- _Extracted entries_:
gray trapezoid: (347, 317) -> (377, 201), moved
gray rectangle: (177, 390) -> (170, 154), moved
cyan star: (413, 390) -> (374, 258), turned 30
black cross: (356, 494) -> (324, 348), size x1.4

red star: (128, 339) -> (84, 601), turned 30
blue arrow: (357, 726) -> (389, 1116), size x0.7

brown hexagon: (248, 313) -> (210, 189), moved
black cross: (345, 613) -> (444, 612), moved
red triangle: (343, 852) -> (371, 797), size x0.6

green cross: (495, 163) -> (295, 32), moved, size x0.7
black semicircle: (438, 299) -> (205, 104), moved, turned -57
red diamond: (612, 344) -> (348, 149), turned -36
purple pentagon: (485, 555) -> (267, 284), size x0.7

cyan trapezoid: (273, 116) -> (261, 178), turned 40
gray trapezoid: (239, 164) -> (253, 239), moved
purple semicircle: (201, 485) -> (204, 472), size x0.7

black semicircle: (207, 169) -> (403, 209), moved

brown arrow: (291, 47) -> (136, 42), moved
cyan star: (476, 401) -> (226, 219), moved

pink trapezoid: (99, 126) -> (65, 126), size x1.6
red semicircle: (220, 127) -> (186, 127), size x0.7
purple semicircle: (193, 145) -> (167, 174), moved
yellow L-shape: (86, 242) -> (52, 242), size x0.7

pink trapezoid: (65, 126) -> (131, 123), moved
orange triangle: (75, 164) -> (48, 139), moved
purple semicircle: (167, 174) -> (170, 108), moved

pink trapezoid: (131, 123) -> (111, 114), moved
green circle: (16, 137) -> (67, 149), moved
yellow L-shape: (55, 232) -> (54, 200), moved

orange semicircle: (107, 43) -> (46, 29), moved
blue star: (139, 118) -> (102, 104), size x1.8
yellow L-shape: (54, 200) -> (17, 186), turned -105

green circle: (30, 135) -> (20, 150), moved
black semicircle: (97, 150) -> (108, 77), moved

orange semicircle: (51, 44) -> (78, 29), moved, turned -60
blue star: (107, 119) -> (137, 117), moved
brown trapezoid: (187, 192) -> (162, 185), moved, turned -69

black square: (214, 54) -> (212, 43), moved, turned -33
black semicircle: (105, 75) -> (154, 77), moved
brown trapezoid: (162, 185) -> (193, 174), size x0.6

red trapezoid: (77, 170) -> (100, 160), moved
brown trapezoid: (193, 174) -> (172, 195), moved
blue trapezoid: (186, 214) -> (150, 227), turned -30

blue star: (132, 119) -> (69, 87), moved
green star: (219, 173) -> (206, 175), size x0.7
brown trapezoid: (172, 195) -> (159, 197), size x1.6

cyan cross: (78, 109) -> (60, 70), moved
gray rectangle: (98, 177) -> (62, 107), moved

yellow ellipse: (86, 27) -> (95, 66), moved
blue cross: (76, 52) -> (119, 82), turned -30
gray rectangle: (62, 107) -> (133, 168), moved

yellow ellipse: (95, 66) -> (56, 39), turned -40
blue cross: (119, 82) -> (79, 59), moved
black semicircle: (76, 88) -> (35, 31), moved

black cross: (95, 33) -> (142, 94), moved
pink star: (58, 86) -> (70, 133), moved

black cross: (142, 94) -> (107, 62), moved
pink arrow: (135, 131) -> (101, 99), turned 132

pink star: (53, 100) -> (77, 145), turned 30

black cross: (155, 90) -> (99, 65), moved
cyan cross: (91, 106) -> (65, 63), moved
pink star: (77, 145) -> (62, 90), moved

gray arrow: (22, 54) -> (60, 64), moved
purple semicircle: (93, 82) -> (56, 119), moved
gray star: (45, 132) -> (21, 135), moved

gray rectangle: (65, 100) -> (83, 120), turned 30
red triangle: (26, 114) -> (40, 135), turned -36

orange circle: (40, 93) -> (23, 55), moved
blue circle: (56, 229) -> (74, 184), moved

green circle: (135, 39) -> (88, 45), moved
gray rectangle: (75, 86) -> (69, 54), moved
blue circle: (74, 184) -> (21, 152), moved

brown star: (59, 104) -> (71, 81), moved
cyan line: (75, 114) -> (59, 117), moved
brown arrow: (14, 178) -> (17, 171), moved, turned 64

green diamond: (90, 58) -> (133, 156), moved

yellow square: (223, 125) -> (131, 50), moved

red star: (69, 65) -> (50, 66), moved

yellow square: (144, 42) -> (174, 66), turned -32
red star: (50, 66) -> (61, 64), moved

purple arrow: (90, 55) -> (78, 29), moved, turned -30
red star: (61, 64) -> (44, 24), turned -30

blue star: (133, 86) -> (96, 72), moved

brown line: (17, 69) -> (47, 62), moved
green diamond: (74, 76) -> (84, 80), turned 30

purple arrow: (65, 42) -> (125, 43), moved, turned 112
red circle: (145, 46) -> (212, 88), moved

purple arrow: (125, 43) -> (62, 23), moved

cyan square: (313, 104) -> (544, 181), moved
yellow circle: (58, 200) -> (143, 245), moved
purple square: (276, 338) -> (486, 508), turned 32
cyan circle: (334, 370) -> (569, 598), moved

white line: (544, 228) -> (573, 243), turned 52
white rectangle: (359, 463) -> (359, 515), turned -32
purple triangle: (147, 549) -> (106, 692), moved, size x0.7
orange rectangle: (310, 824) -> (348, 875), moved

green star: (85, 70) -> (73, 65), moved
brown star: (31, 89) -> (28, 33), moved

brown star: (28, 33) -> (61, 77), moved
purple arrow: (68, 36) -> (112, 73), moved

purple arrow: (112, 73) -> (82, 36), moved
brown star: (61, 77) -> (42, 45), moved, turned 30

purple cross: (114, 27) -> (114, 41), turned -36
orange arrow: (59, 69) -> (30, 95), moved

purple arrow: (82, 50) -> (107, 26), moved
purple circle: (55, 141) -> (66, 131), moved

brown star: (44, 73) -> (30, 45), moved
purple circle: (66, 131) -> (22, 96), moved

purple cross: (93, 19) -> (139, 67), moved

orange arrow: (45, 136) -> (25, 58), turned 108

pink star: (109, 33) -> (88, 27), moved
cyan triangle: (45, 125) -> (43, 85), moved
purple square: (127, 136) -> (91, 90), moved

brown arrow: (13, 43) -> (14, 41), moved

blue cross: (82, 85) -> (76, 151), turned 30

- _What you have to do_: Look through the records and gather each line with the word "diamond".

- _Result for this task_:
red diamond: (612, 344) -> (348, 149), turned -36
green diamond: (90, 58) -> (133, 156), moved
green diamond: (74, 76) -> (84, 80), turned 30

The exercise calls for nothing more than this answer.